#### Extracted material ####

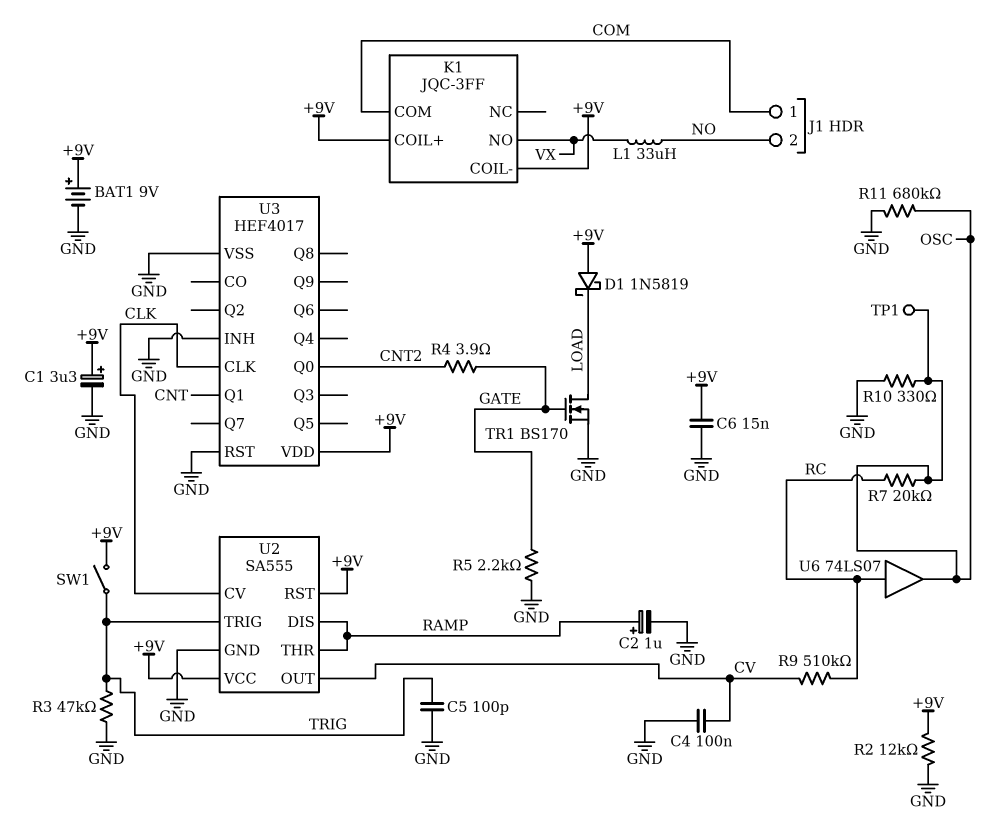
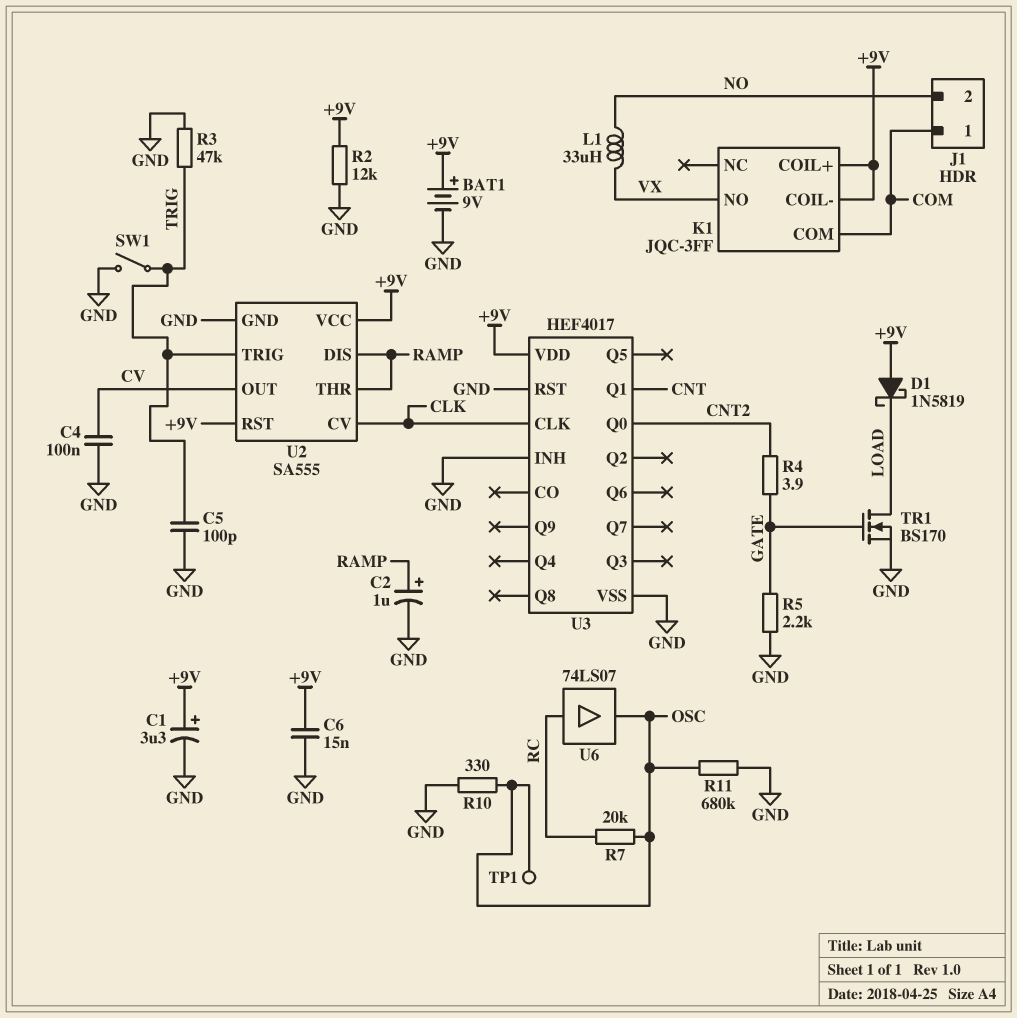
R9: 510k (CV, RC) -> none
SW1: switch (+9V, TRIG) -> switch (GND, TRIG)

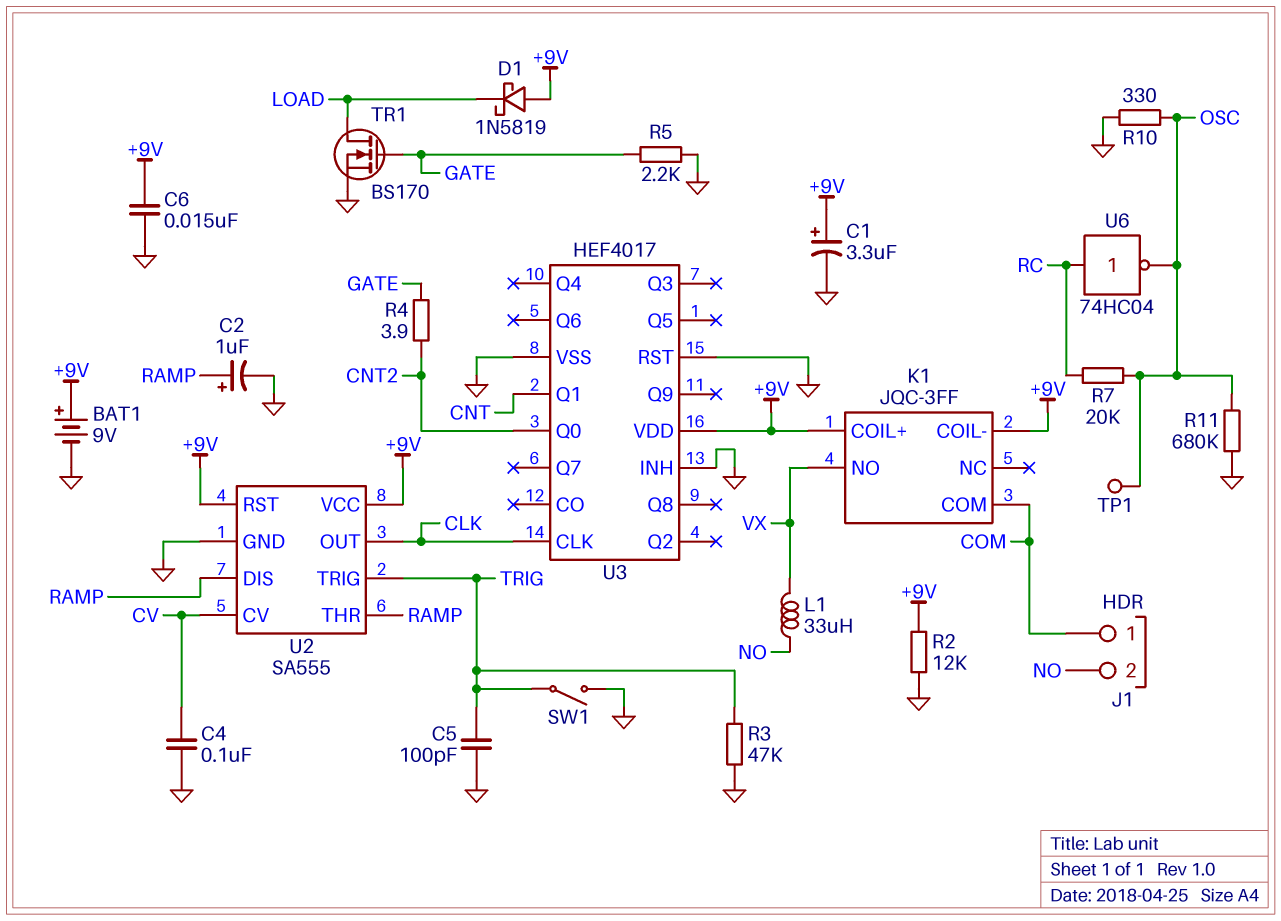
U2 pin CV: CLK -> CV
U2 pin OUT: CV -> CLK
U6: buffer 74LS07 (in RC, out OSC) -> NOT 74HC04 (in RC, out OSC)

####

◆ **What is required**: Output, exactly and without pictures, the lines above that run from the one containing "SW1: switch (+9V, TRIG) -> switch (GND, TRIG)" through the last line of the entries, inclusive.

◆ **Your solution**:
SW1: switch (+9V, TRIG) -> switch (GND, TRIG)

U2 pin CV: CLK -> CV
U2 pin OUT: CV -> CLK
U6: buffer 74LS07 (in RC, out OSC) -> NOT 74HC04 (in RC, out OSC)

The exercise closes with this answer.